ACTIVITY.
The records that follow must be repeated exactly, minus the images.

====

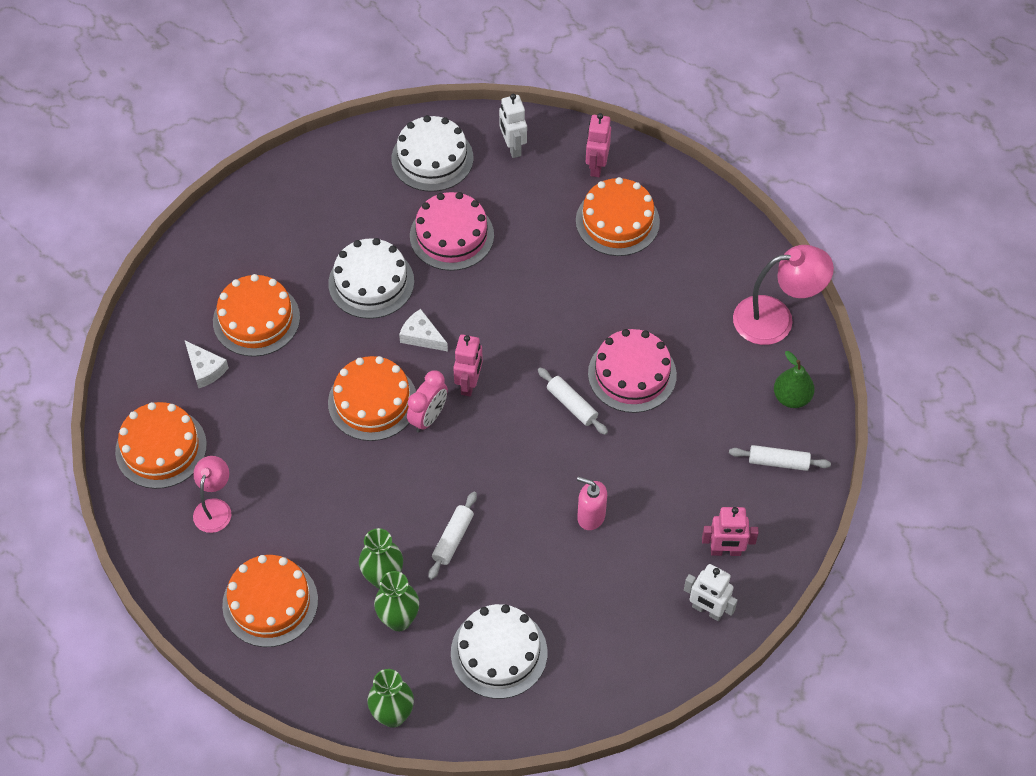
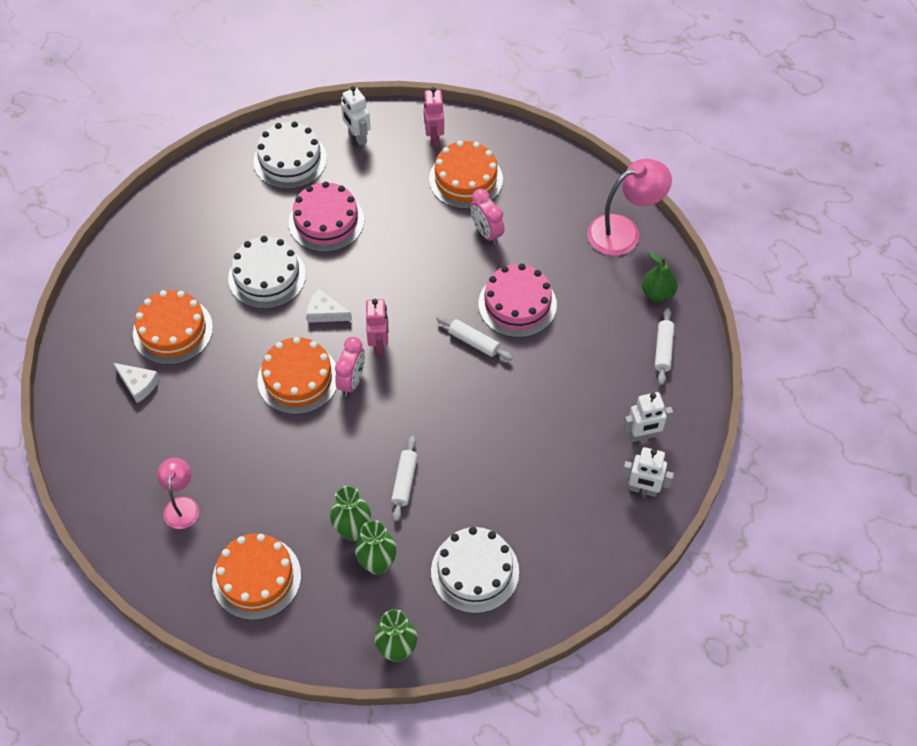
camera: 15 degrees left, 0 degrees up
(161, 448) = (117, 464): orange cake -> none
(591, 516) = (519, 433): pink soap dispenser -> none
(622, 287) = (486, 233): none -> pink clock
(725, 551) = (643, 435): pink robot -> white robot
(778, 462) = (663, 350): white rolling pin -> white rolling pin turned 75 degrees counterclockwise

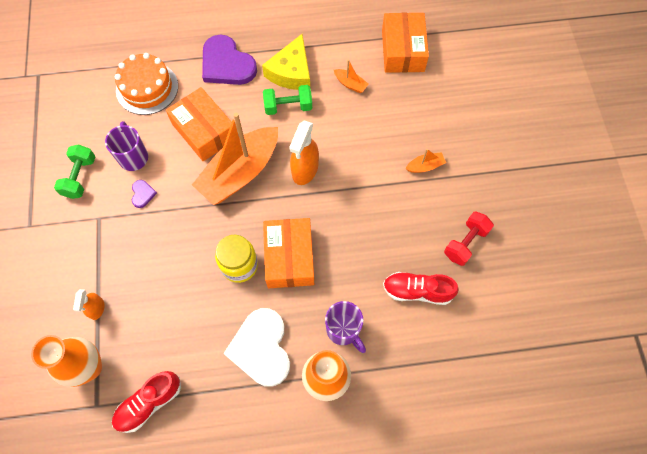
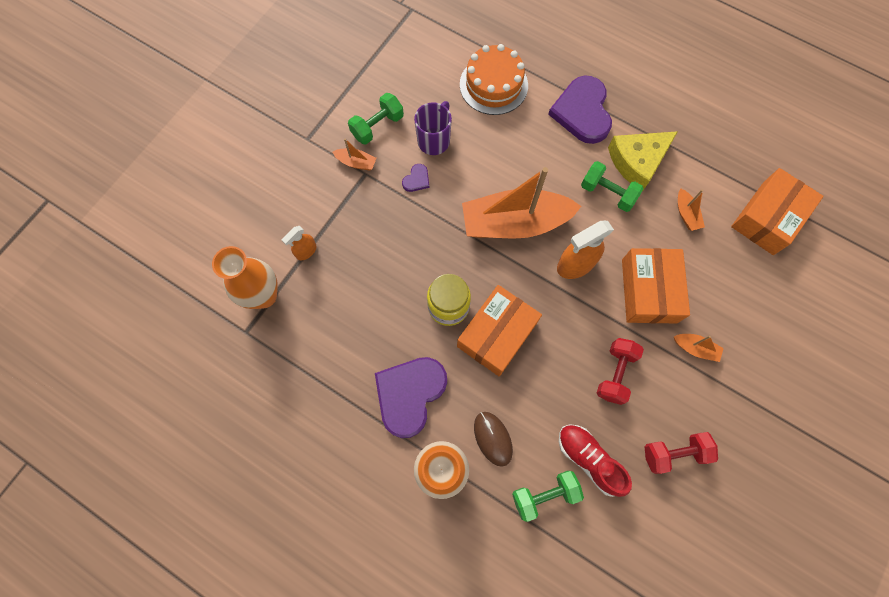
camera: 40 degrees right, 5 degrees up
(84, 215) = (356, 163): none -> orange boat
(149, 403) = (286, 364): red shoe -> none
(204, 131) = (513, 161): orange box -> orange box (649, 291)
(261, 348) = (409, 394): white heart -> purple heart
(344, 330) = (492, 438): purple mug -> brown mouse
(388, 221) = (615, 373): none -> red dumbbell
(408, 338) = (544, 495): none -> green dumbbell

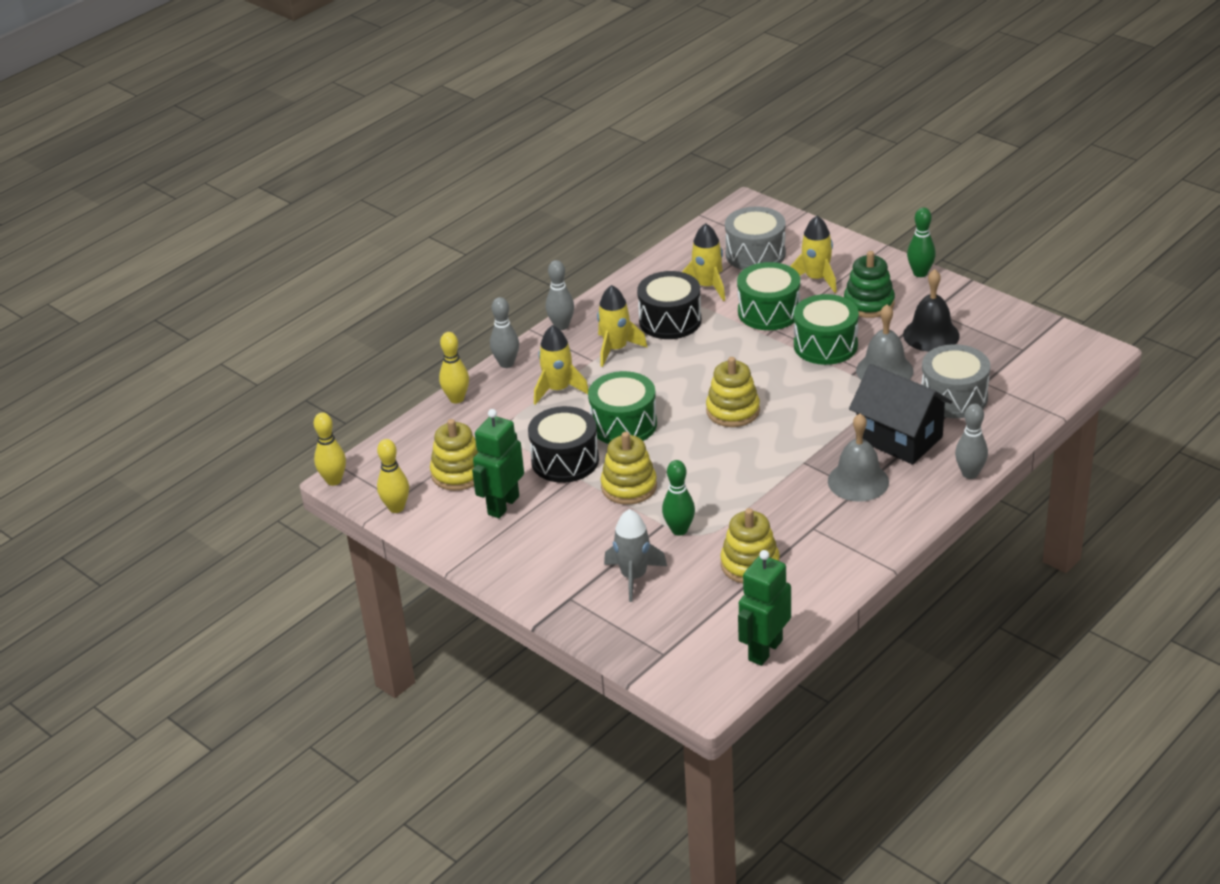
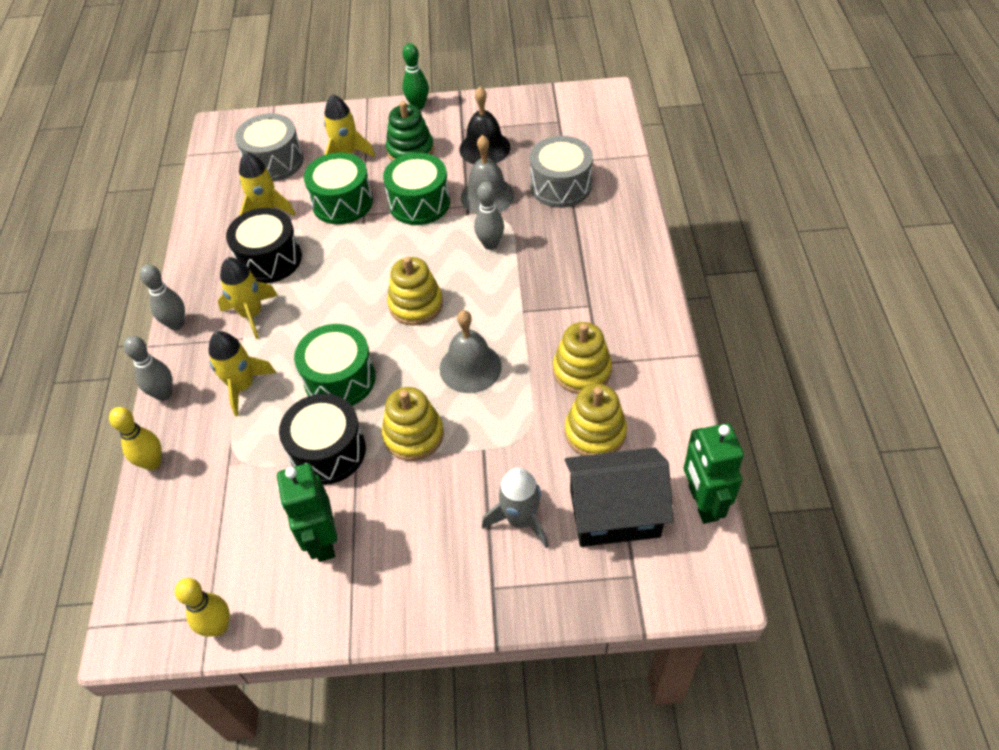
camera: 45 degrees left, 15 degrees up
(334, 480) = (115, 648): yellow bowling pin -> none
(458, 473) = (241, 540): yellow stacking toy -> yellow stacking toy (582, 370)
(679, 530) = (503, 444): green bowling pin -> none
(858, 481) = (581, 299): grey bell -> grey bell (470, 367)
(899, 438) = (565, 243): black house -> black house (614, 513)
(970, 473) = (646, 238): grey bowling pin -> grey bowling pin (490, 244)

====

RESPONSE BELOW.
camera: 15 degrees left, 0 degrees up
(161, 448) = (117, 464): orange cake -> none
(591, 516) = (519, 433): pink soap dispenser -> none
(622, 287) = (486, 233): none -> pink clock
(725, 551) = (643, 435): pink robot -> white robot
(778, 462) = (663, 350): white rolling pin -> white rolling pin turned 75 degrees counterclockwise

camera: 40 degrees right, 5 degrees up
(84, 215) = (356, 163): none -> orange boat
(149, 403) = (286, 364): red shoe -> none
(204, 131) = (513, 161): orange box -> orange box (649, 291)
(261, 348) = (409, 394): white heart -> purple heart
(344, 330) = (492, 438): purple mug -> brown mouse
(388, 221) = (615, 373): none -> red dumbbell
(408, 338) = (544, 495): none -> green dumbbell

camera: 45 degrees left, 15 degrees up
(334, 480) = (115, 648): yellow bowling pin -> none
(458, 473) = (241, 540): yellow stacking toy -> yellow stacking toy (582, 370)
(679, 530) = (503, 444): green bowling pin -> none
(858, 481) = (581, 299): grey bell -> grey bell (470, 367)
(899, 438) = (565, 243): black house -> black house (614, 513)
(970, 473) = (646, 238): grey bowling pin -> grey bowling pin (490, 244)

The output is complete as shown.